AVAILABLE DATA:
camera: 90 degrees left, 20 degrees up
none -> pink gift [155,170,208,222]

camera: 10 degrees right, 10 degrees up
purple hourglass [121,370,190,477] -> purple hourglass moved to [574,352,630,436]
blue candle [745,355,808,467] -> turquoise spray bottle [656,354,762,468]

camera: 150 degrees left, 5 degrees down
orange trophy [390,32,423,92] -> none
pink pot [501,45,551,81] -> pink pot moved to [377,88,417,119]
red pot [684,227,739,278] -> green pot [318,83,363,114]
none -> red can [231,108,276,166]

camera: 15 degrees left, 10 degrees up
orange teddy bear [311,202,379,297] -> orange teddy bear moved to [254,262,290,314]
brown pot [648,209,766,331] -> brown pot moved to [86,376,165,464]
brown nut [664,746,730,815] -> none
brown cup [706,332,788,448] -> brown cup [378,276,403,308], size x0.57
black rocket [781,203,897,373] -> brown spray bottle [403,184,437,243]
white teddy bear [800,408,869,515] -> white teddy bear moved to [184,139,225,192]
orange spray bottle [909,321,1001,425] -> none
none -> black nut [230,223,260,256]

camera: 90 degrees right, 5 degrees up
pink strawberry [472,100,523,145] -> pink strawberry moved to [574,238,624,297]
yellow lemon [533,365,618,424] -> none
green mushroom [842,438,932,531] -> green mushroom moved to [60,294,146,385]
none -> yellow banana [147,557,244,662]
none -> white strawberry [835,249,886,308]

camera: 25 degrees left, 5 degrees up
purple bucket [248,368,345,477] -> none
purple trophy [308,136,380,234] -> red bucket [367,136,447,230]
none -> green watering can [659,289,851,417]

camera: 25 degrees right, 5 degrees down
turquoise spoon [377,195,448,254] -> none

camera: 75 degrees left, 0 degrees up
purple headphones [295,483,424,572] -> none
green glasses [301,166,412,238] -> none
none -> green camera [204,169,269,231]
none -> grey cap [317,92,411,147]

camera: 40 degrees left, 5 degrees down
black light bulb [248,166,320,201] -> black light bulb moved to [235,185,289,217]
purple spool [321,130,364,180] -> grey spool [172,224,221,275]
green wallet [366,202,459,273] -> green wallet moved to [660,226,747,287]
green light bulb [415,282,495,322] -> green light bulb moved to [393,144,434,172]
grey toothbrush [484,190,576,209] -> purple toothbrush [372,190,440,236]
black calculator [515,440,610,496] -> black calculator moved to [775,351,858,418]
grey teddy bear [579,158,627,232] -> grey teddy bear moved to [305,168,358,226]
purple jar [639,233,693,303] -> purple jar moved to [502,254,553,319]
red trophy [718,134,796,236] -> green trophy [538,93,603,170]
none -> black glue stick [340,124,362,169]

WHAT YOU WILL DO: Of all the entries above, retype exactly the lines from the line with "orange teddy bear [311,202,379,297]" to the line with "purple headphones [295,483,424,572] -> none", both included, and no others.

EXPECTED ANSWER:
orange teddy bear [311,202,379,297] -> orange teddy bear moved to [254,262,290,314]
brown pot [648,209,766,331] -> brown pot moved to [86,376,165,464]
brown nut [664,746,730,815] -> none
brown cup [706,332,788,448] -> brown cup [378,276,403,308], size x0.57
black rocket [781,203,897,373] -> brown spray bottle [403,184,437,243]
white teddy bear [800,408,869,515] -> white teddy bear moved to [184,139,225,192]
orange spray bottle [909,321,1001,425] -> none
none -> black nut [230,223,260,256]

camera: 90 degrees right, 5 degrees up
pink strawberry [472,100,523,145] -> pink strawberry moved to [574,238,624,297]
yellow lemon [533,365,618,424] -> none
green mushroom [842,438,932,531] -> green mushroom moved to [60,294,146,385]
none -> yellow banana [147,557,244,662]
none -> white strawberry [835,249,886,308]

camera: 25 degrees left, 5 degrees up
purple bucket [248,368,345,477] -> none
purple trophy [308,136,380,234] -> red bucket [367,136,447,230]
none -> green watering can [659,289,851,417]

camera: 25 degrees right, 5 degrees down
turquoise spoon [377,195,448,254] -> none

camera: 75 degrees left, 0 degrees up
purple headphones [295,483,424,572] -> none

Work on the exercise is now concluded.